== Task requirements ==
Write every line below out again, exactly as given, but leave out the pictures.

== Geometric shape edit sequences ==
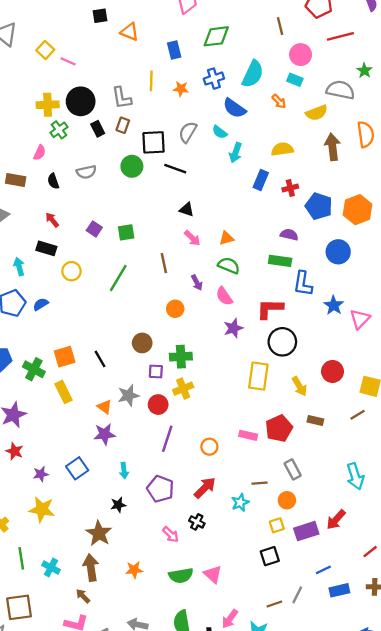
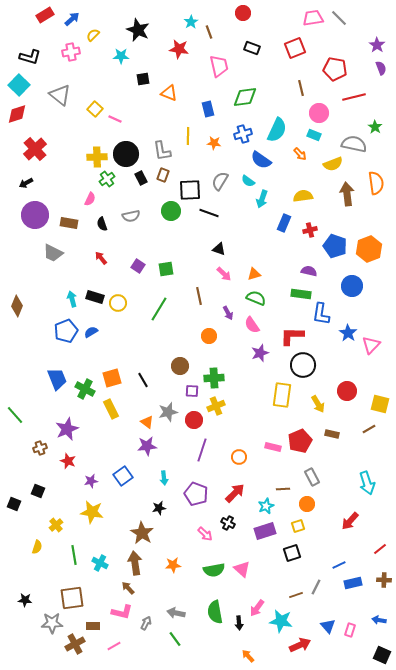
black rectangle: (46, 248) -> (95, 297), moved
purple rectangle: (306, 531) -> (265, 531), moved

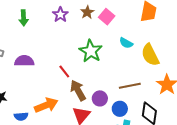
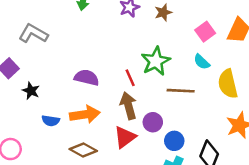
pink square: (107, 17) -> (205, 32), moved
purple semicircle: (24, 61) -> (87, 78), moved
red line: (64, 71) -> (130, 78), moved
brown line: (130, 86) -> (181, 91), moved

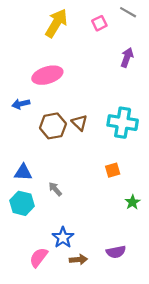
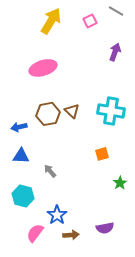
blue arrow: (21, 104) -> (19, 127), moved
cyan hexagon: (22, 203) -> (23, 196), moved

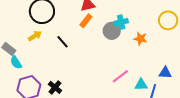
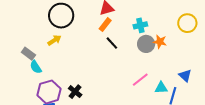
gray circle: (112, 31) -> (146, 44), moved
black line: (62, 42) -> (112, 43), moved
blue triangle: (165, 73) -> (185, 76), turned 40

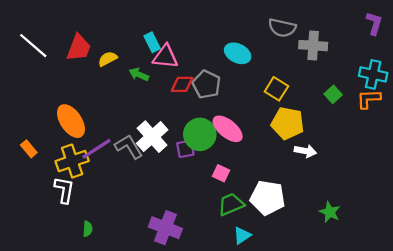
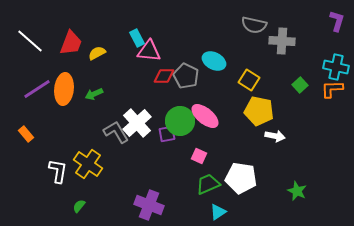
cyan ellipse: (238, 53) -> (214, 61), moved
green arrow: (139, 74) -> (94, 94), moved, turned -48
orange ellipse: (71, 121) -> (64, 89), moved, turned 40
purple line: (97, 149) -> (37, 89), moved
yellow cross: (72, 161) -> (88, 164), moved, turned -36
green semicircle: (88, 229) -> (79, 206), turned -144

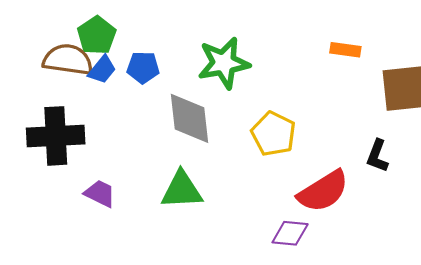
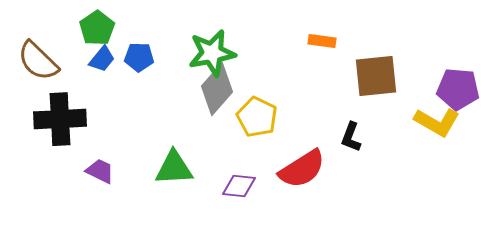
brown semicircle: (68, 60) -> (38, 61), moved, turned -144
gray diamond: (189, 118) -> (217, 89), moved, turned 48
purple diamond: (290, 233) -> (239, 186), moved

== Exercise result ==
black rectangle: (46, 248) -> (95, 297), moved
purple rectangle: (306, 531) -> (265, 531), moved

pink square: (107, 17) -> (205, 32), moved
purple semicircle: (24, 61) -> (87, 78), moved
red line: (64, 71) -> (130, 78), moved
brown line: (130, 86) -> (181, 91), moved

blue arrow: (21, 104) -> (19, 127), moved
cyan hexagon: (22, 203) -> (23, 196), moved

gray circle: (112, 31) -> (146, 44), moved
black line: (62, 42) -> (112, 43), moved
blue triangle: (165, 73) -> (185, 76), turned 40

cyan ellipse: (238, 53) -> (214, 61), moved
green arrow: (139, 74) -> (94, 94), moved, turned -48
orange ellipse: (71, 121) -> (64, 89), moved, turned 40
purple line: (97, 149) -> (37, 89), moved
yellow cross: (72, 161) -> (88, 164), moved, turned -36
green semicircle: (88, 229) -> (79, 206), turned -144

brown semicircle: (68, 60) -> (38, 61), moved, turned -144
gray diamond: (189, 118) -> (217, 89), moved, turned 48
purple diamond: (290, 233) -> (239, 186), moved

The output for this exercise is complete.